All lines of the listing that contain "pencil" should be shown in full.

^^^^^^^^

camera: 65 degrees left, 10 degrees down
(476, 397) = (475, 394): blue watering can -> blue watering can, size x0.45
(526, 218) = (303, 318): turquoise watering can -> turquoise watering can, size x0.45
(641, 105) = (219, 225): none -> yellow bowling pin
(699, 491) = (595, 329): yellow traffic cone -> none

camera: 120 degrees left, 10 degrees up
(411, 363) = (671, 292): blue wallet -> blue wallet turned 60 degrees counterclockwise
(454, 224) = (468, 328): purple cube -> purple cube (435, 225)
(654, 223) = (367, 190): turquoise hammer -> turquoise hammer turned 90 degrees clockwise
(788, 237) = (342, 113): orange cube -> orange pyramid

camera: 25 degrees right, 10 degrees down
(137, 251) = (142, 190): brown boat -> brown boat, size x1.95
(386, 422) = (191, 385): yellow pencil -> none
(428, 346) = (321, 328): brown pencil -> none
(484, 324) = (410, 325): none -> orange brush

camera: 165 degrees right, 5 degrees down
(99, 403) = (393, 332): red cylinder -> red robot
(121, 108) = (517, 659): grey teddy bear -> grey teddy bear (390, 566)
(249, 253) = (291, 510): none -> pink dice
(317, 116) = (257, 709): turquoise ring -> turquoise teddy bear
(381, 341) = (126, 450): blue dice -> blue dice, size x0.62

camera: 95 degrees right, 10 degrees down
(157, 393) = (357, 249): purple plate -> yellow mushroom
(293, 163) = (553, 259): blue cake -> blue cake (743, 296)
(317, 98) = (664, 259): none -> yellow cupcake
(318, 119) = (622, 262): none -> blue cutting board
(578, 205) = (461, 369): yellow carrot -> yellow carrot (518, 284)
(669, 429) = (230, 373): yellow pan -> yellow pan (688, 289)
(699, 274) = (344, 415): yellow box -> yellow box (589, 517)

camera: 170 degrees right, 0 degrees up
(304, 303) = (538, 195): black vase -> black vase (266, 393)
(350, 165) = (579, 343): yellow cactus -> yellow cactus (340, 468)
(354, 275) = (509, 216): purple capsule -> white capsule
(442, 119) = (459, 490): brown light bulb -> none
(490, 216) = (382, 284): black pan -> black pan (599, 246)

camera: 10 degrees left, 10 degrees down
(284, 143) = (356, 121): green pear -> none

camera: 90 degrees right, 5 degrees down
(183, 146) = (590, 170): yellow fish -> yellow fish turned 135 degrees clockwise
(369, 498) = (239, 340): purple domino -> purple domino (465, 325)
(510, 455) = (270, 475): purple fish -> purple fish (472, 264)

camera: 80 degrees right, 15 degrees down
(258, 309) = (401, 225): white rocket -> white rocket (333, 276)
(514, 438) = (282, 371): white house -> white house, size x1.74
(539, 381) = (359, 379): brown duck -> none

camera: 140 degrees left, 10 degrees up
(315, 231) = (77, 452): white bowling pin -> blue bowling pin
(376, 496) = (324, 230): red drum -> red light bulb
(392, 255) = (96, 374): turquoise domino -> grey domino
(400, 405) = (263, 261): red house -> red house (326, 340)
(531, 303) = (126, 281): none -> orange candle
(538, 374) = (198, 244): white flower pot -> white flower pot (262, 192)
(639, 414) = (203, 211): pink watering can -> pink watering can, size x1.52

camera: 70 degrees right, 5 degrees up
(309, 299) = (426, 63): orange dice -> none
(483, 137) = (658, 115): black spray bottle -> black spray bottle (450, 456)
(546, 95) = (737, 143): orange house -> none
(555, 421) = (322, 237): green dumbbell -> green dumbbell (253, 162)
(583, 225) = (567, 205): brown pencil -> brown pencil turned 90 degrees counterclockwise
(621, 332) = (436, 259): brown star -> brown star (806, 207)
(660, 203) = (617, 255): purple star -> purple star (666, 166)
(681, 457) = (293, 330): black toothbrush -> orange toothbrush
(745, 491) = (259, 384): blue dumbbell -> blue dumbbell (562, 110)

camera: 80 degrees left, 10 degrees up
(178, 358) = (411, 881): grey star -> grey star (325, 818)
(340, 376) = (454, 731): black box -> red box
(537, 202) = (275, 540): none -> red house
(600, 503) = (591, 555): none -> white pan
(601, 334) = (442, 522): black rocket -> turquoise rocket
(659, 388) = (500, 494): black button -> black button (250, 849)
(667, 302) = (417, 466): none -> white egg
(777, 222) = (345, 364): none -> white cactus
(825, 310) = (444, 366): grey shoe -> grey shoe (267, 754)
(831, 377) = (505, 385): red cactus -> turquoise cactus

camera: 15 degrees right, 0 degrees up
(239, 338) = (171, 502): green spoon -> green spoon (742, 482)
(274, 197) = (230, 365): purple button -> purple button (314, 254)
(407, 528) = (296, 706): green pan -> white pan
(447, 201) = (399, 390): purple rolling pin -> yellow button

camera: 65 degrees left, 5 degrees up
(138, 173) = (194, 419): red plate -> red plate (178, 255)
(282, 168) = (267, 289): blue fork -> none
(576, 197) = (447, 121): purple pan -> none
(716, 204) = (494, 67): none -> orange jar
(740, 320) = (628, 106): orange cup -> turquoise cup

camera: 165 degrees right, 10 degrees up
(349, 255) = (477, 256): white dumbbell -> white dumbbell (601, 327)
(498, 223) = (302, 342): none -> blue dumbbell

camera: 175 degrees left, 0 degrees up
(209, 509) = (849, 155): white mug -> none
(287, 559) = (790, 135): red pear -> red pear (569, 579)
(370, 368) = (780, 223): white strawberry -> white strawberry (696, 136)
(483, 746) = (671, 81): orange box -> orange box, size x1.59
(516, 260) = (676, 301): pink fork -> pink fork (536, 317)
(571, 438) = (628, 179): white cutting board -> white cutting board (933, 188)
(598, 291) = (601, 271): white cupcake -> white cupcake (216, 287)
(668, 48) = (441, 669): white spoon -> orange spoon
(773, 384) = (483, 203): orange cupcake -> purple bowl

^^^^^^^^

*Your solution*.
(386, 422) = (191, 385): yellow pencil -> none
(428, 346) = (321, 328): brown pencil -> none
(583, 225) = (567, 205): brown pencil -> brown pencil turned 90 degrees counterclockwise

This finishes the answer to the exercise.